Start of Block

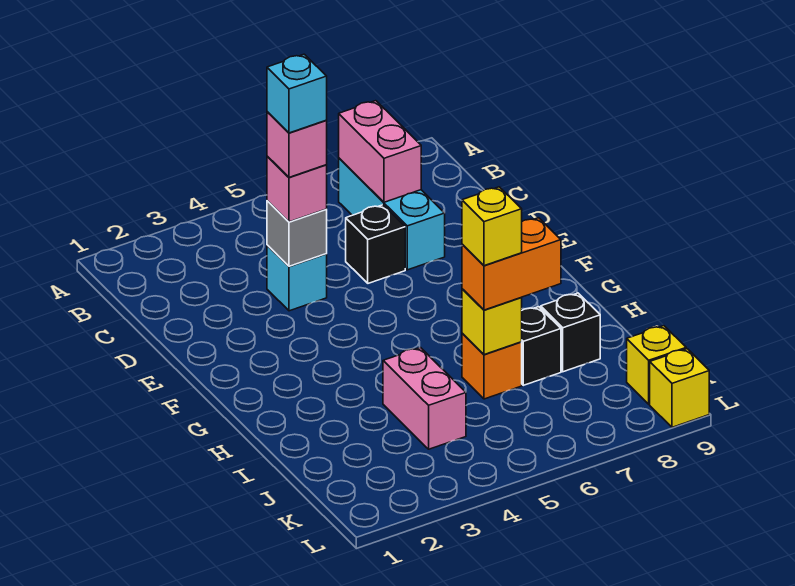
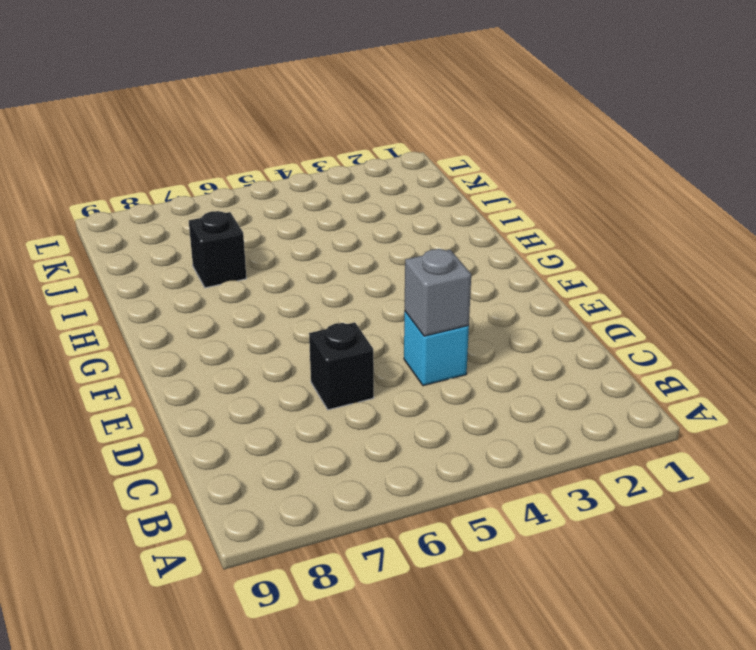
none -> cyan brick B7:D7 level 1
none -> pink brick I4:J4 level 1
none -> orange brick I6 level 1

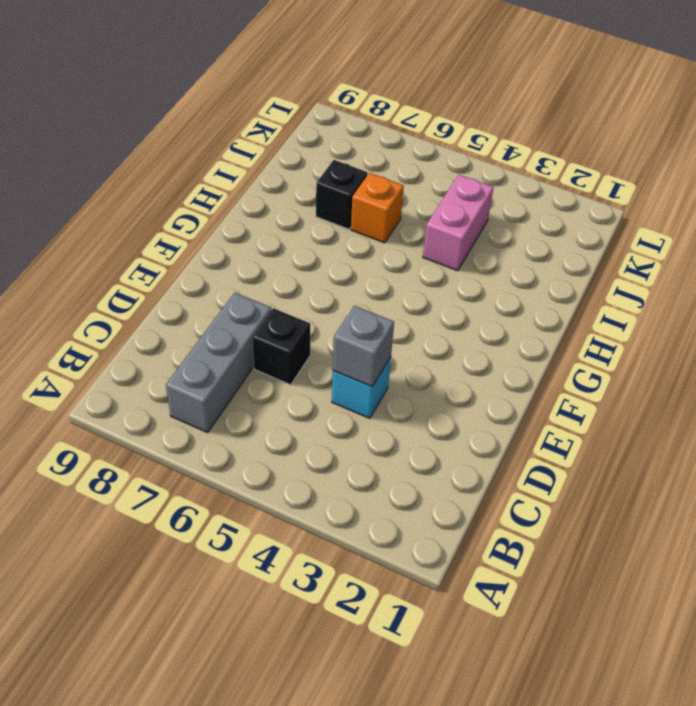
grey brick B7:D7 level 1 -> cyan brick B7:D7 level 1
none -> black brick I8 level 1
none -> yellow brick K9 level 1
none -> yellow brick L9 level 1

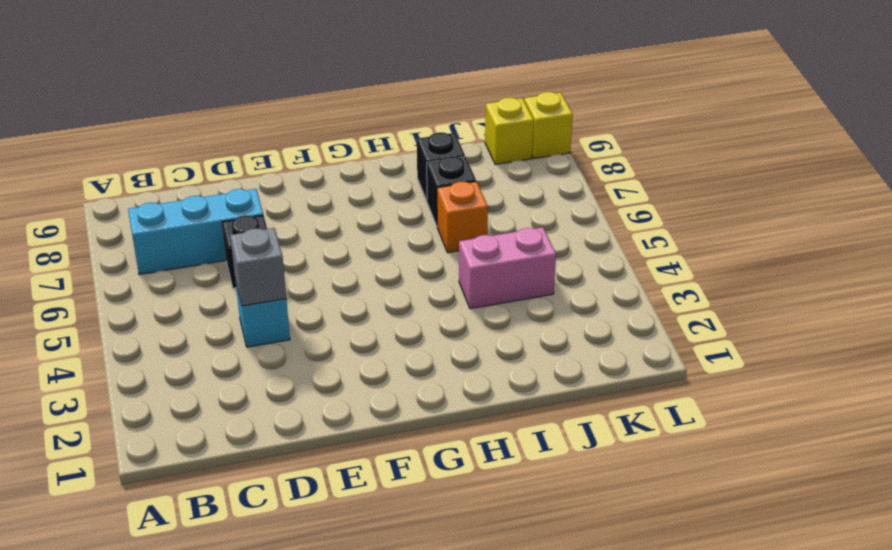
none -> pink brick B7:C7 level 2
none -> yellow brick I6 level 2
none -> pink brick D4 level 3

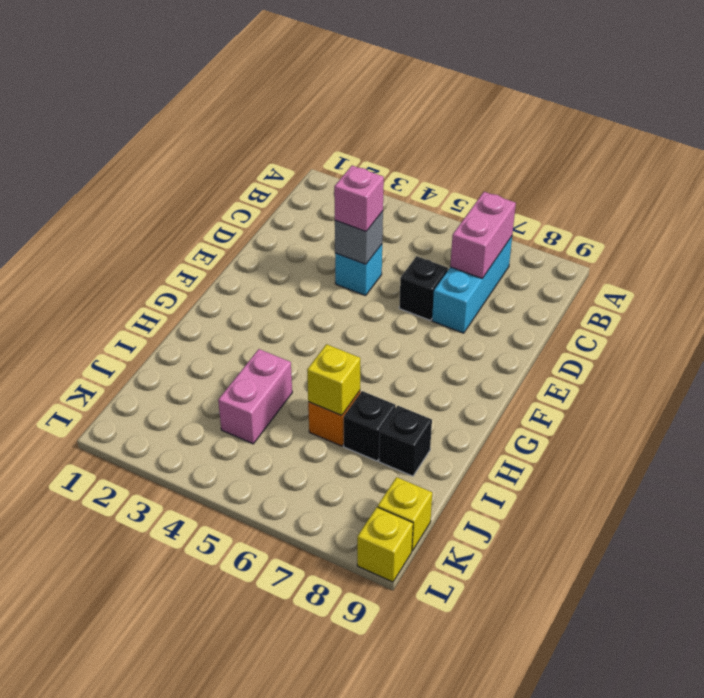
none -> orange brick I6:I7 level 3
none -> pink brick D4 level 4
none -> yellow brick I6 level 4

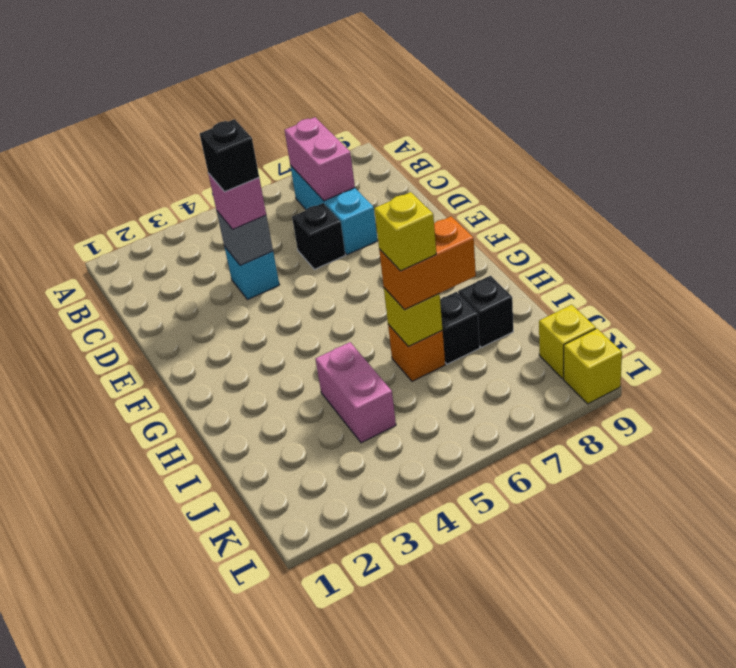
black brick D4 level 4 -> pink brick D4 level 4
none -> cyan brick D4 level 5

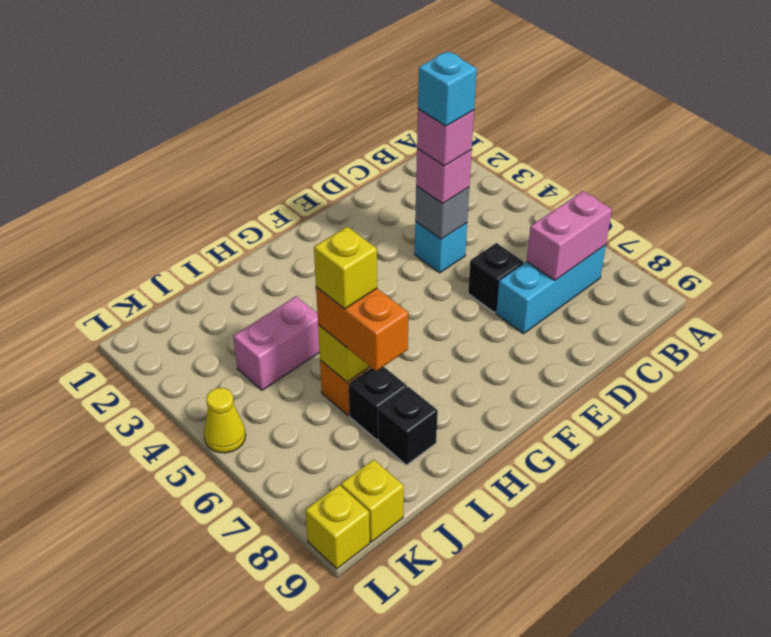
yellow cone L5 level 1 -> none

End of Block

Would you return the records exactly, keeping out every picture?

none -> cyan brick B7:D7 level 1
none -> pink brick I4:J4 level 1
none -> orange brick I6 level 1

grey brick B7:D7 level 1 -> cyan brick B7:D7 level 1
none -> black brick I8 level 1
none -> yellow brick K9 level 1
none -> yellow brick L9 level 1

none -> pink brick B7:C7 level 2
none -> yellow brick I6 level 2
none -> pink brick D4 level 3

none -> orange brick I6:I7 level 3
none -> pink brick D4 level 4
none -> yellow brick I6 level 4

black brick D4 level 4 -> pink brick D4 level 4
none -> cyan brick D4 level 5

yellow cone L5 level 1 -> none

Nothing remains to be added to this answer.